Every line below that mentions the word "cyan" should be copied out.

> [INFORMATION]
----
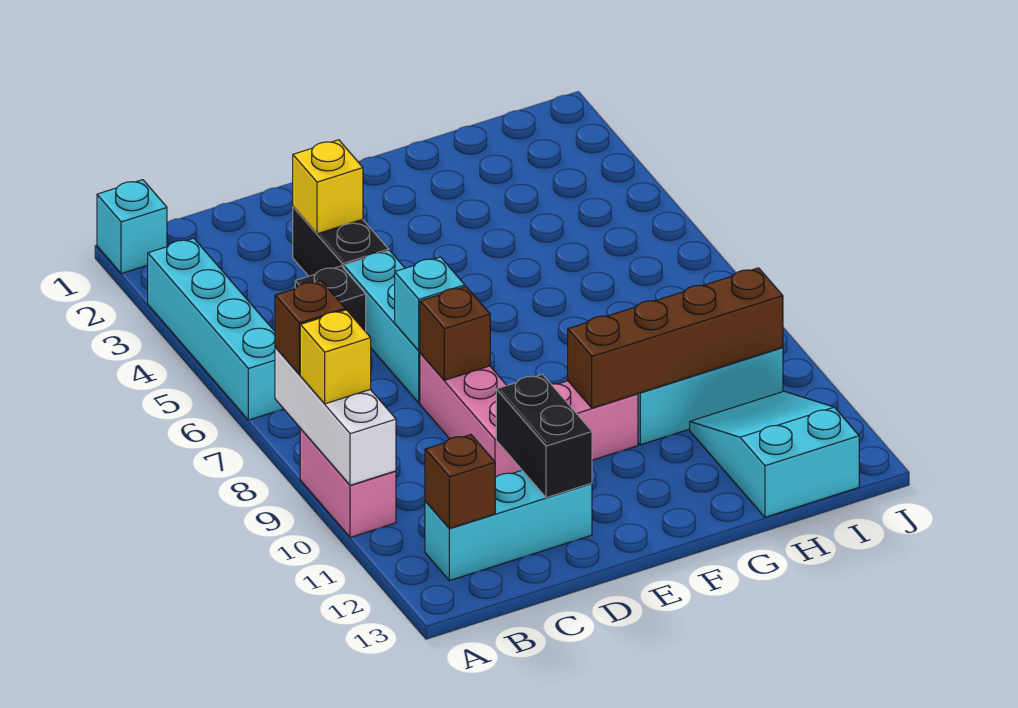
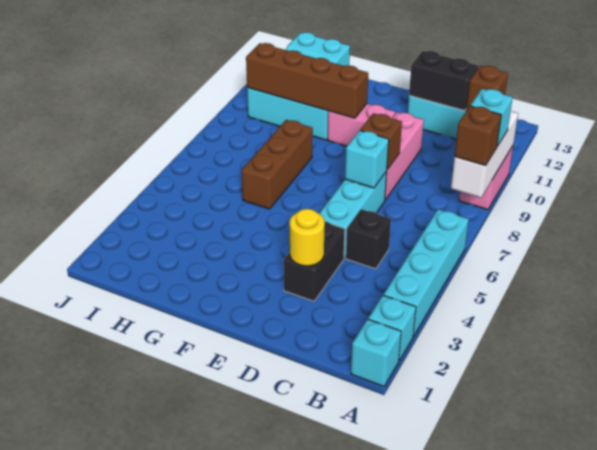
none -> cyan brick A2 level 1
yellow brick A9 level 3 -> cyan brick A9 level 3
yellow brick D3 level 2 -> yellow round brick D3 level 2
black brick D11:D12 level 2 -> black brick C12:D12 level 2
none -> brown brick G6:G8 level 1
----
> [WRITTEN SOLUTION]
none -> cyan brick A2 level 1
yellow brick A9 level 3 -> cyan brick A9 level 3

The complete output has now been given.